_WORK INSTRUCTIONS_
Please reproduce verbatim the lines below, from the first through the one with "free weight (gray) (222".

━━ INPUT DATA ━━

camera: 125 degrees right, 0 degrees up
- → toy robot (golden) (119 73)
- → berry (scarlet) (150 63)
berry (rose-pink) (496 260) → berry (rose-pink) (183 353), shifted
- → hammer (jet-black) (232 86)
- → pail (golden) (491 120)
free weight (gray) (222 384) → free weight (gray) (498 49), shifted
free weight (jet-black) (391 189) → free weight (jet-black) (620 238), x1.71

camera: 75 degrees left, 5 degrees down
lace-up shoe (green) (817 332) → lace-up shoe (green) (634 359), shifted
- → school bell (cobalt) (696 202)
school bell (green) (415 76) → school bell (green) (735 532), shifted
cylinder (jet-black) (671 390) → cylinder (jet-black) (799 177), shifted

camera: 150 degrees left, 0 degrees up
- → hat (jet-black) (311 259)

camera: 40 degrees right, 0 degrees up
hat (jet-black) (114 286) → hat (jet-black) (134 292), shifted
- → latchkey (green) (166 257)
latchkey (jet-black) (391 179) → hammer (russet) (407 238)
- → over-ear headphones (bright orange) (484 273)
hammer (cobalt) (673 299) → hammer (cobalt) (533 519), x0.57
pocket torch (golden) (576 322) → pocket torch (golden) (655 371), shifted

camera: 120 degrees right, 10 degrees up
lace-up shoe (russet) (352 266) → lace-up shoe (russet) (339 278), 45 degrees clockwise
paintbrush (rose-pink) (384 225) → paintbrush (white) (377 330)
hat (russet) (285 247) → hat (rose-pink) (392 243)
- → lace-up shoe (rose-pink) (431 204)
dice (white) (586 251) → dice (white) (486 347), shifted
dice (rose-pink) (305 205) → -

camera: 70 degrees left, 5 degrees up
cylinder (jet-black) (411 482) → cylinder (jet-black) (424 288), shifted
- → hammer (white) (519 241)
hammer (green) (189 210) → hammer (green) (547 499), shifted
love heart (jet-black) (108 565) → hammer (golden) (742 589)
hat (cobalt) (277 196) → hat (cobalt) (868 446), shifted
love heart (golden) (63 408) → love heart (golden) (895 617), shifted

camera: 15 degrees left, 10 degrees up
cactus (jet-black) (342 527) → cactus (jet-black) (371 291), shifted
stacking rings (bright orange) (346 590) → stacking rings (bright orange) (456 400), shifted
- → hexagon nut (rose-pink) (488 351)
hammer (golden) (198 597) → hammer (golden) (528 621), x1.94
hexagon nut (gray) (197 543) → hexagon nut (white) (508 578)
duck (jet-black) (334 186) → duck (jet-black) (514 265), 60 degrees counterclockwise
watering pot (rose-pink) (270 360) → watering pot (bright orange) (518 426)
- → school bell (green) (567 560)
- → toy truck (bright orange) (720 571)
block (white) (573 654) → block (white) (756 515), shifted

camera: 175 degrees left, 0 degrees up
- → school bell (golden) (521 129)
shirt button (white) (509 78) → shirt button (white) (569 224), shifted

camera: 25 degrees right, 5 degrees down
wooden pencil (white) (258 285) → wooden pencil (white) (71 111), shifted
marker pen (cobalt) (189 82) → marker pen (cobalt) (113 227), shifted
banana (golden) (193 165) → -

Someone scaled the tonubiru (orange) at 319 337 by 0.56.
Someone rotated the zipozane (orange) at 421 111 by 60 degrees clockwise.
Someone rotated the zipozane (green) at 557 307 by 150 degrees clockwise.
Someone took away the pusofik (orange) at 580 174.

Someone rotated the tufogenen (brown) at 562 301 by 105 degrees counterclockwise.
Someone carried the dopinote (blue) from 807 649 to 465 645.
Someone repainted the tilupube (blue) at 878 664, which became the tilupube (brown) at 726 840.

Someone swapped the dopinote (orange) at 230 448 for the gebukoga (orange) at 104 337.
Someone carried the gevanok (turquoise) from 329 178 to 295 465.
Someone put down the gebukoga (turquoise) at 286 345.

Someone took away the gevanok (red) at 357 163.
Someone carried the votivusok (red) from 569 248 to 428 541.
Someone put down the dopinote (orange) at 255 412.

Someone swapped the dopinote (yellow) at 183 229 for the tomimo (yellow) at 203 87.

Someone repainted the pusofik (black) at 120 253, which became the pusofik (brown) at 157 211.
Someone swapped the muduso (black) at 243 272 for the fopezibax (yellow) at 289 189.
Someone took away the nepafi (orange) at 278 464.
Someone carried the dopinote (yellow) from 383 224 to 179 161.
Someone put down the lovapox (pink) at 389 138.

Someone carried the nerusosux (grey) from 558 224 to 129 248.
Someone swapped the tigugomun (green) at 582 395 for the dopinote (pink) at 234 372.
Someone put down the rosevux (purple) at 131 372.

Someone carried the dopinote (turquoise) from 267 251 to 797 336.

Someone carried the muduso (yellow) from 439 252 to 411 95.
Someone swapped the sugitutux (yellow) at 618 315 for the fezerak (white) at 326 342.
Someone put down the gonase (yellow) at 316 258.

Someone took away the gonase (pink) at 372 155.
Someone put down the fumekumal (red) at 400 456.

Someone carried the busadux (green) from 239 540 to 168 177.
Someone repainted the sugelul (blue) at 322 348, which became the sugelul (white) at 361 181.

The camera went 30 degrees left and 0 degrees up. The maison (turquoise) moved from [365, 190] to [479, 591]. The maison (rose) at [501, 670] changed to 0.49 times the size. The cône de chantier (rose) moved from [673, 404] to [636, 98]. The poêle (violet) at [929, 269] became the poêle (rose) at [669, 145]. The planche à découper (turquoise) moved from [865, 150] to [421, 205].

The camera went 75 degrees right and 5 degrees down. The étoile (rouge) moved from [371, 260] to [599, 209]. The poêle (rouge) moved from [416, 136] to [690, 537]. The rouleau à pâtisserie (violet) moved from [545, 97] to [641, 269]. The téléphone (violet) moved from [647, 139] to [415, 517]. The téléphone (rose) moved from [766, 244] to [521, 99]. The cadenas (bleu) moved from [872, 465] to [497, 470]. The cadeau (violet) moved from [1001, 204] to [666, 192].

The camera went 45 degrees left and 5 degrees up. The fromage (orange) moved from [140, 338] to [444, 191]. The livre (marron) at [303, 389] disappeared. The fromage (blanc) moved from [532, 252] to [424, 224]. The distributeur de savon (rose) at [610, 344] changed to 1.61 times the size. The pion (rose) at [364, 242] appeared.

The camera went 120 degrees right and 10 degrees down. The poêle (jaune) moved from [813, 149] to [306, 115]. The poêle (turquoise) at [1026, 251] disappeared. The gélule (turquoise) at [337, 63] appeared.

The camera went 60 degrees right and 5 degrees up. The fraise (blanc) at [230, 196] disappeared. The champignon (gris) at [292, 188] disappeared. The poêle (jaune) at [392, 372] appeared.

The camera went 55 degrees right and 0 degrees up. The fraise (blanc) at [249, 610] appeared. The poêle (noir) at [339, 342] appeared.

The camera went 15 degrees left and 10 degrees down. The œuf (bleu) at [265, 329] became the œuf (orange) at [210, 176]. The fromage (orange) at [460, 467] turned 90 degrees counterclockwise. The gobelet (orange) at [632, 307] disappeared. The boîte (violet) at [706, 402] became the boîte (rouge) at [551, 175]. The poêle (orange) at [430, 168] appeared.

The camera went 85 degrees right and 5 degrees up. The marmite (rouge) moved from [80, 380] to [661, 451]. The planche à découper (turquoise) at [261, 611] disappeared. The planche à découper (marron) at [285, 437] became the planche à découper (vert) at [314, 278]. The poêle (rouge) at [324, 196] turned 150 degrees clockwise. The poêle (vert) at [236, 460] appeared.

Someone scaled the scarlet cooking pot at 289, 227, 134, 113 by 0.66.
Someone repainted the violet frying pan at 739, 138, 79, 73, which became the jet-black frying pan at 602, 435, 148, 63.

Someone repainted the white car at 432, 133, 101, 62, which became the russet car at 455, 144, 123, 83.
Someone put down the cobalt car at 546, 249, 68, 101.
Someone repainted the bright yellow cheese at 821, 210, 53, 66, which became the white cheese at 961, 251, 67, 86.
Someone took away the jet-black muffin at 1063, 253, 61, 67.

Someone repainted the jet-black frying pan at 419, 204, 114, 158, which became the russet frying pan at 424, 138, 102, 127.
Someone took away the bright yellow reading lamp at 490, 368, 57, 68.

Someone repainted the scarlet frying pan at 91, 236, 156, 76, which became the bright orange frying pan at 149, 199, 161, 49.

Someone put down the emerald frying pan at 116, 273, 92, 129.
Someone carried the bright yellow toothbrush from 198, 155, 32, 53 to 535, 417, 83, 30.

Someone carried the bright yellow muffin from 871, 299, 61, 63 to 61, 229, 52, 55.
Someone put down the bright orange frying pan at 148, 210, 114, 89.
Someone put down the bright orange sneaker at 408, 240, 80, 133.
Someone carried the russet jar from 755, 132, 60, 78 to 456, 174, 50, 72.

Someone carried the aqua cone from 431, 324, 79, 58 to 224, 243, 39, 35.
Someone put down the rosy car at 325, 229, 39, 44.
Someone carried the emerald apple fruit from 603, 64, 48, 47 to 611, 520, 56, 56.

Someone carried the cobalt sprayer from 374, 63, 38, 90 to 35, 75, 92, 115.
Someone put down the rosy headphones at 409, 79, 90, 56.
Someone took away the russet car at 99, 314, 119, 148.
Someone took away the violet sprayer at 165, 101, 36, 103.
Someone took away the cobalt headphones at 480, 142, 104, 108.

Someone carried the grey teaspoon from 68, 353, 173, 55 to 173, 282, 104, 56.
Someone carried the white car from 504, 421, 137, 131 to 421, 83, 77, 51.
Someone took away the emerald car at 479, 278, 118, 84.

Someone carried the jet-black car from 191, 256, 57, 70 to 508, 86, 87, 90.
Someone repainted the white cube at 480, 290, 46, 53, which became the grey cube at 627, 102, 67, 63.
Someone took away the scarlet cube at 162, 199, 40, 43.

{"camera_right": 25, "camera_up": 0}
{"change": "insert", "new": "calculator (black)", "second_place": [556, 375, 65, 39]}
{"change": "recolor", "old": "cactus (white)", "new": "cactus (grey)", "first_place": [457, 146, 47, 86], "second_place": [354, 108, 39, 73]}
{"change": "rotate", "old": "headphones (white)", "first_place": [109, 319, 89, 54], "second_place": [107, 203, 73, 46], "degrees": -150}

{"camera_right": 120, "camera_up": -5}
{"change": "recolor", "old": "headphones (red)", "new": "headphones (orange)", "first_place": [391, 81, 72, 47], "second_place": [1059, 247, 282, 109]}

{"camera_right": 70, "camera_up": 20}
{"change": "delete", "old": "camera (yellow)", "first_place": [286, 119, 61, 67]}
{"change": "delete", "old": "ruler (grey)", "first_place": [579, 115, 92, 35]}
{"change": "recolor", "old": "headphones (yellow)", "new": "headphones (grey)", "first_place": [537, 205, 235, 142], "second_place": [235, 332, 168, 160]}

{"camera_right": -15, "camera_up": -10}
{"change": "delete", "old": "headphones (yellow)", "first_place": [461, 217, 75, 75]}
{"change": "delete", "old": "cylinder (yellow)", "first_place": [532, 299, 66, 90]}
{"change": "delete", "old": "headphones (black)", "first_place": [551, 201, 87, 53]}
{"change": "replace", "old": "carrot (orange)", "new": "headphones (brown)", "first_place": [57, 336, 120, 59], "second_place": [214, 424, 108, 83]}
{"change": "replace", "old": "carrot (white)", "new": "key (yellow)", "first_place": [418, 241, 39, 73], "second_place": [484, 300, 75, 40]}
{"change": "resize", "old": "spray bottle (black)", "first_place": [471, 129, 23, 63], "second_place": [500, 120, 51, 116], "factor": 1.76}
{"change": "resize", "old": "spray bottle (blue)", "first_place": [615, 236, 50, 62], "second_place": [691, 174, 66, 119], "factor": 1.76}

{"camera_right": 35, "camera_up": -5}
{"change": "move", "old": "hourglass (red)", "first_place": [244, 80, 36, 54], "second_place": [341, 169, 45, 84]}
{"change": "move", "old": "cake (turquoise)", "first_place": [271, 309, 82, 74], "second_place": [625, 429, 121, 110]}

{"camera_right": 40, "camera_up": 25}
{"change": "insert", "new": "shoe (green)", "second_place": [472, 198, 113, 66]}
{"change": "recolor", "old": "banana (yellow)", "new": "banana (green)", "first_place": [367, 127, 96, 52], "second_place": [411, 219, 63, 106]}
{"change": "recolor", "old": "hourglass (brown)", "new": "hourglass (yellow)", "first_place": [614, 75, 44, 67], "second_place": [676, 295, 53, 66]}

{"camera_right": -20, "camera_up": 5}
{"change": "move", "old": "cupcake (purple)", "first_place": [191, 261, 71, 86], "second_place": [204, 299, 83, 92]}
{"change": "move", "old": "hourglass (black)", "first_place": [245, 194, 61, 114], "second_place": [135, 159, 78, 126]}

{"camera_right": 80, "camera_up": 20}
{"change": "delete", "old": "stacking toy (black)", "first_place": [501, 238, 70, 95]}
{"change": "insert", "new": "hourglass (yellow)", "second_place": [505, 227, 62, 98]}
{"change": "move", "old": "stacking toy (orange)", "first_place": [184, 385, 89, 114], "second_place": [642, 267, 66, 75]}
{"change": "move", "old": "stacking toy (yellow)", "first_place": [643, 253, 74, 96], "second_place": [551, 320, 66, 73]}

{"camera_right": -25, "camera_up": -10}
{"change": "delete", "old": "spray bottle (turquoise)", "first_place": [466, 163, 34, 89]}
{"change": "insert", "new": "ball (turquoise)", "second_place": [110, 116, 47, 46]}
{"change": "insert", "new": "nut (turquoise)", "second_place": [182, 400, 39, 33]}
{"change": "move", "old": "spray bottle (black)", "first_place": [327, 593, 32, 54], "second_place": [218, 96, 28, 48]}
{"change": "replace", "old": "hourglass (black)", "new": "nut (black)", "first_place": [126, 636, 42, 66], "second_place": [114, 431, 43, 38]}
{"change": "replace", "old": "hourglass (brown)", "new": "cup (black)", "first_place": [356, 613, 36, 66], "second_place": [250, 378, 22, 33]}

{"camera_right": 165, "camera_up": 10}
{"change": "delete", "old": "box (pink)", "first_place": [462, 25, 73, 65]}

━━━

_REPLY TO THE TASK_
camera: 125 degrees right, 0 degrees up
- → toy robot (golden) (119 73)
- → berry (scarlet) (150 63)
berry (rose-pink) (496 260) → berry (rose-pink) (183 353), shifted
- → hammer (jet-black) (232 86)
- → pail (golden) (491 120)
free weight (gray) (222 384) → free weight (gray) (498 49), shifted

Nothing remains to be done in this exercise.